* _What is required_
Could you give back exactly the lines below from the one with "R5: 12k (FILT, PULSE) -> 12k (FILT, LED)" through the one with "U1 pin TRIG: TRIG -> PULSE", without a single picture?

* _Task data_

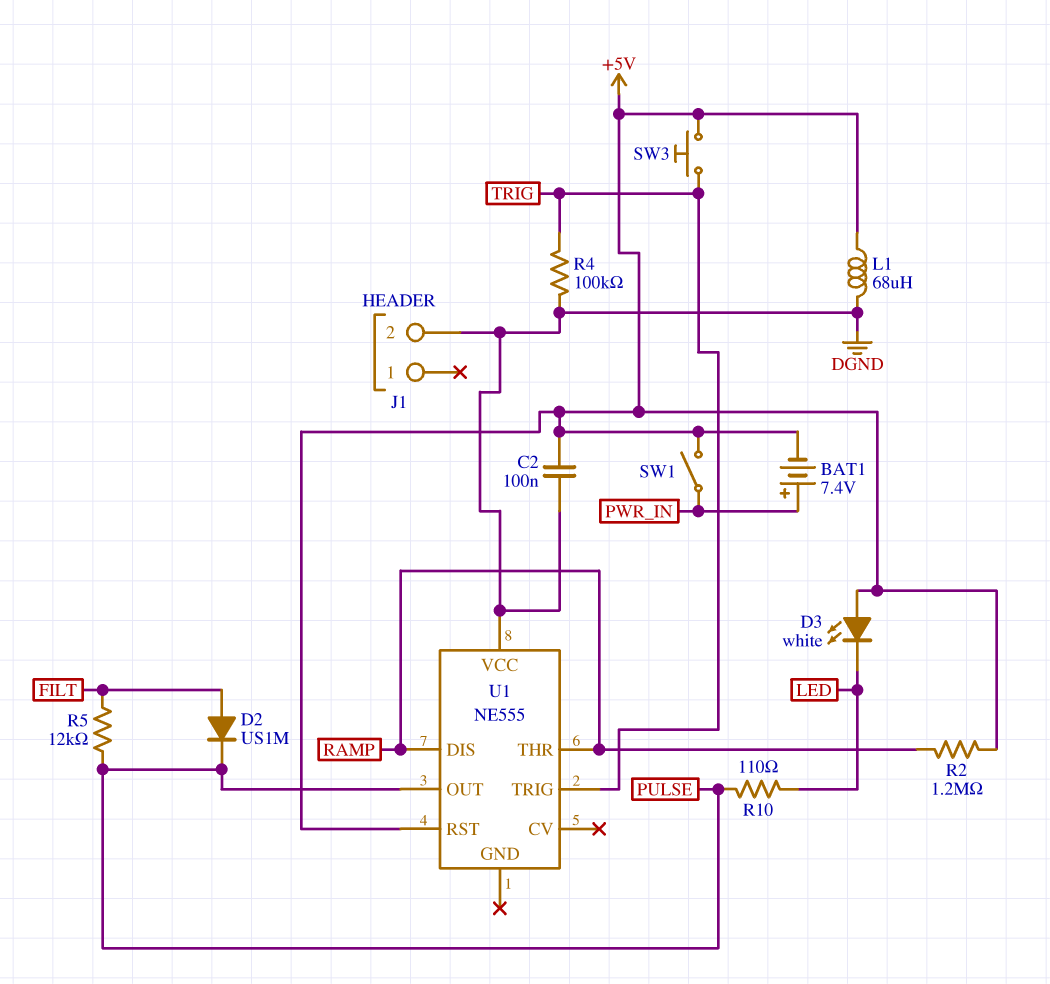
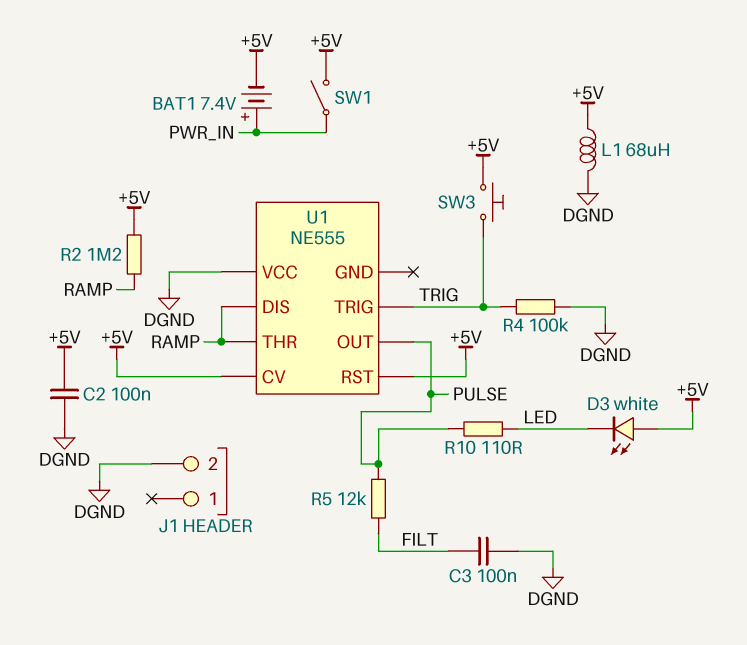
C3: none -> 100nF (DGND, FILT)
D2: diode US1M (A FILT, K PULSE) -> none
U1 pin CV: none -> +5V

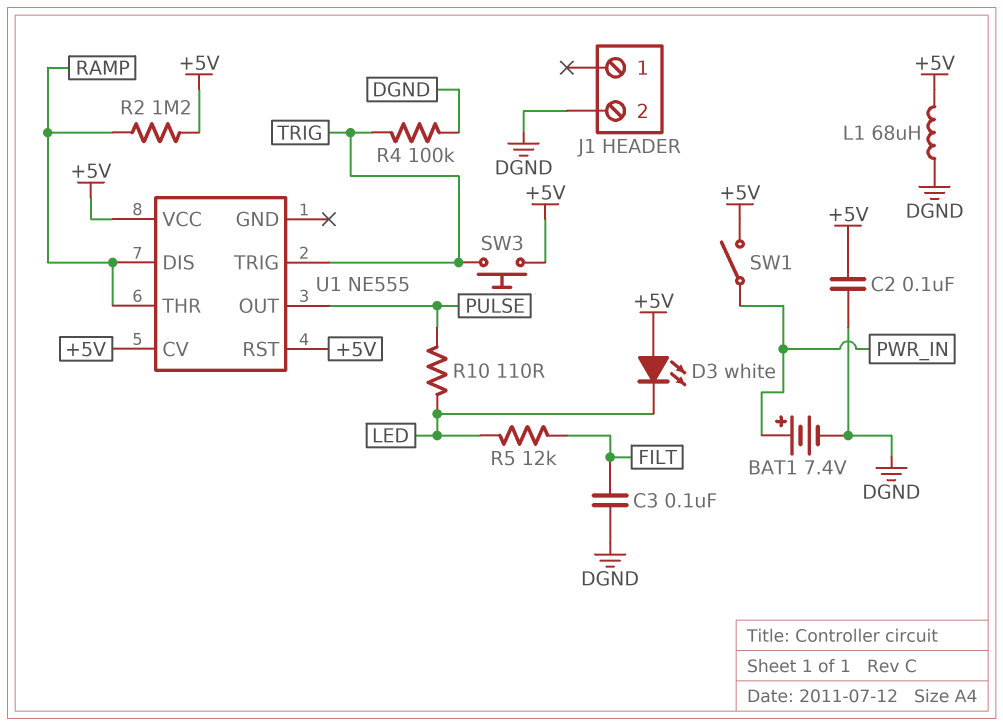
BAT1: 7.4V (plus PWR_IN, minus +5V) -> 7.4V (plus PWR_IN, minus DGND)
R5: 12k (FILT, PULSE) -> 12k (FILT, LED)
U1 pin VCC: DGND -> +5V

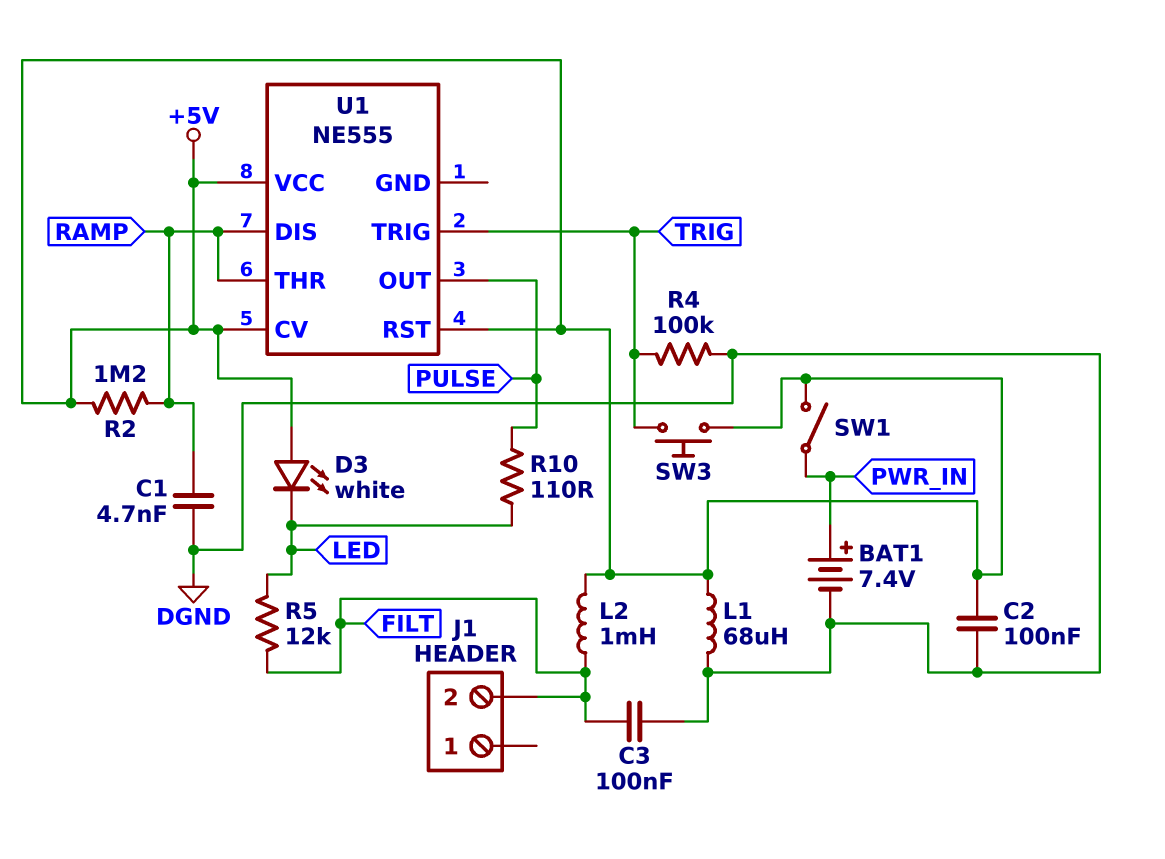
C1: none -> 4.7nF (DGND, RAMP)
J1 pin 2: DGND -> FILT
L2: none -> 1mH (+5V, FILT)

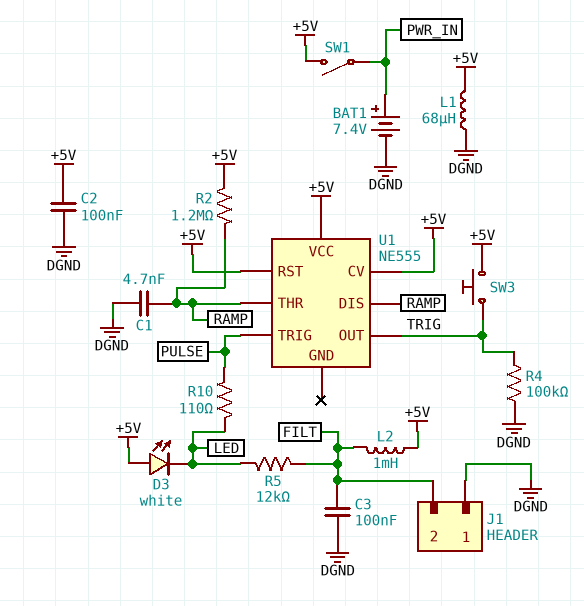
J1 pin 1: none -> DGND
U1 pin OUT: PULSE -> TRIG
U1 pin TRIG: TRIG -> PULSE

---

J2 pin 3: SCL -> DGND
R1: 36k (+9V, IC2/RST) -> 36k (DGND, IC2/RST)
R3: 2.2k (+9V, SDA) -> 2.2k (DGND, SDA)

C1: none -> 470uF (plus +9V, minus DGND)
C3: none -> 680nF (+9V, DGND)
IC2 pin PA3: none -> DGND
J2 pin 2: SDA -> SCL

* _Response below_
R5: 12k (FILT, PULSE) -> 12k (FILT, LED)
U1 pin VCC: DGND -> +5V

C1: none -> 4.7nF (DGND, RAMP)
J1 pin 2: DGND -> FILT
L2: none -> 1mH (+5V, FILT)

J1 pin 1: none -> DGND
U1 pin OUT: PULSE -> TRIG
U1 pin TRIG: TRIG -> PULSE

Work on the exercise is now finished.